• [INPUT MATERIAL]:
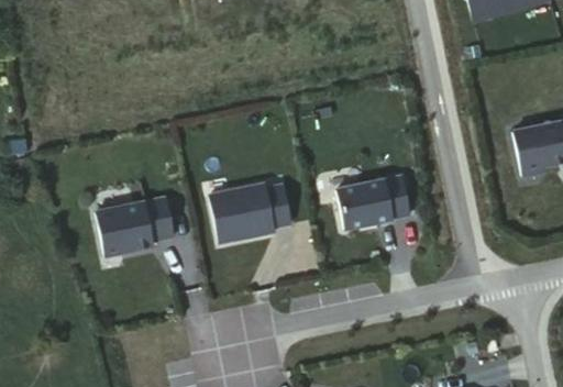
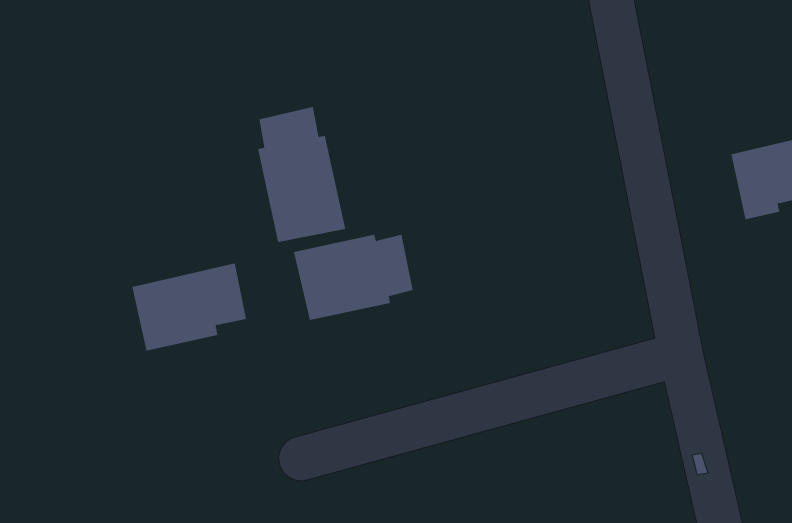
building: none -> [257,106,346,243]
building: [335,176,409,230] -> none

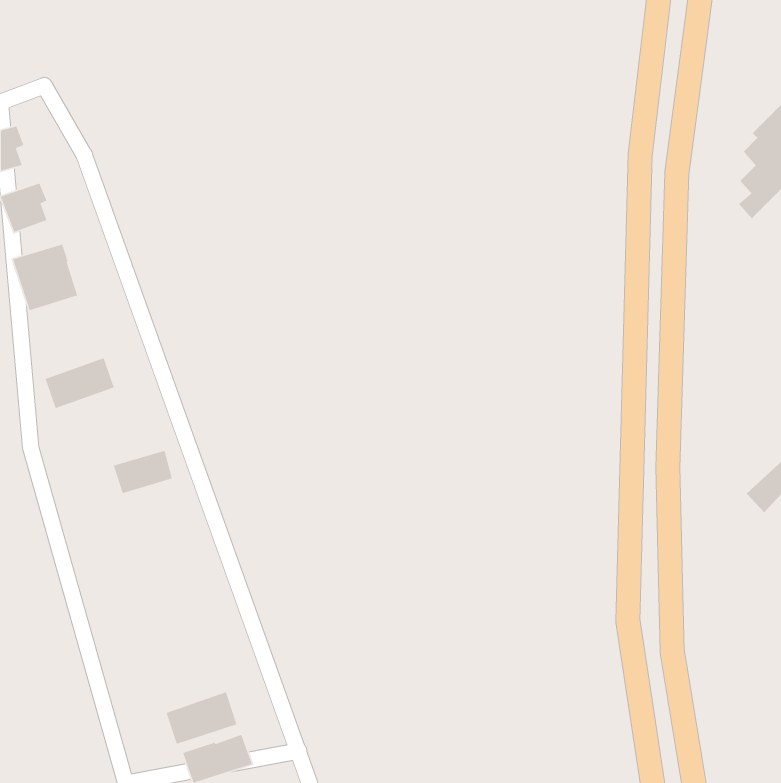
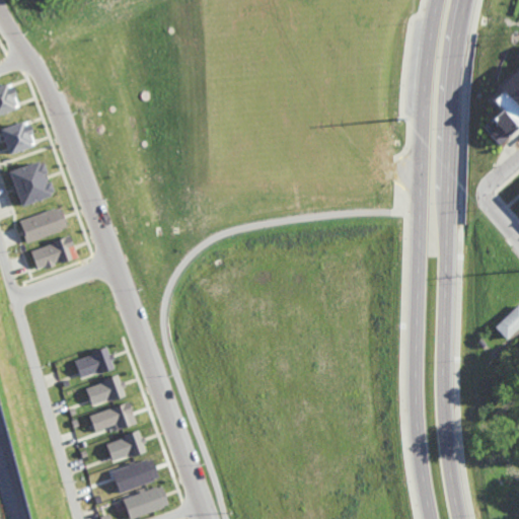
building: none -> [19,207,68,242]
building: [113,450,173,494] -> [74,349,114,378]
building: none -> [85,375,126,406]
building: none -> [89,402,135,432]
building: none -> [105,432,146,461]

• [ASSIGNMENT]: The pictures should not appear in the copy; every other part of the records above must be returned exactly.

• [YOUR RESPONSE]:
building: none -> [257,106,346,243]
building: [335,176,409,230] -> none

building: none -> [19,207,68,242]
building: [113,450,173,494] -> [74,349,114,378]
building: none -> [85,375,126,406]
building: none -> [89,402,135,432]
building: none -> [105,432,146,461]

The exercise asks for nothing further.